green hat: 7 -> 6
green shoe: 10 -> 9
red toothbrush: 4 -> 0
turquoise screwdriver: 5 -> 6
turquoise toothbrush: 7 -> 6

#####

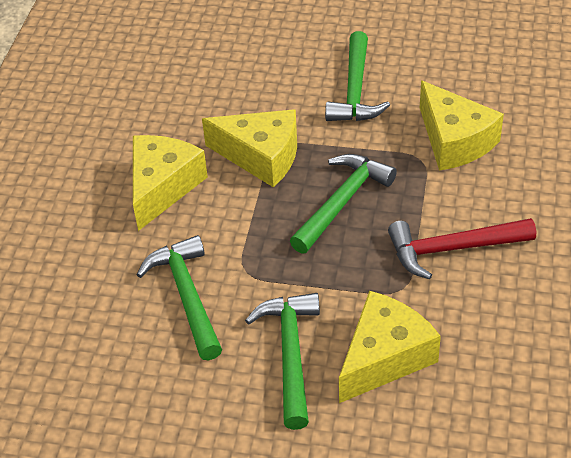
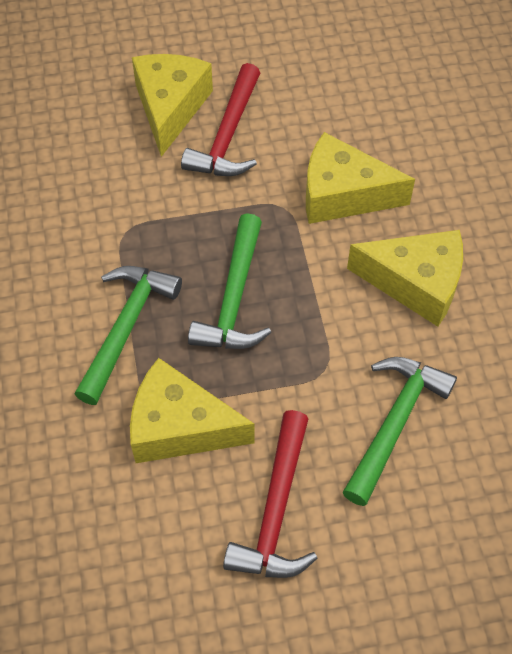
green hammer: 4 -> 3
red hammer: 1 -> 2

#####

** Your objective **
All lines in the listing above from the line containing "green hat: 7 -> 6" to the line containing "turquoise toothbrush: 7 -> 6", inclusive, should be retyped exactly; no other lines should appear.

** Response below **
green hat: 7 -> 6
green shoe: 10 -> 9
red toothbrush: 4 -> 0
turquoise screwdriver: 5 -> 6
turquoise toothbrush: 7 -> 6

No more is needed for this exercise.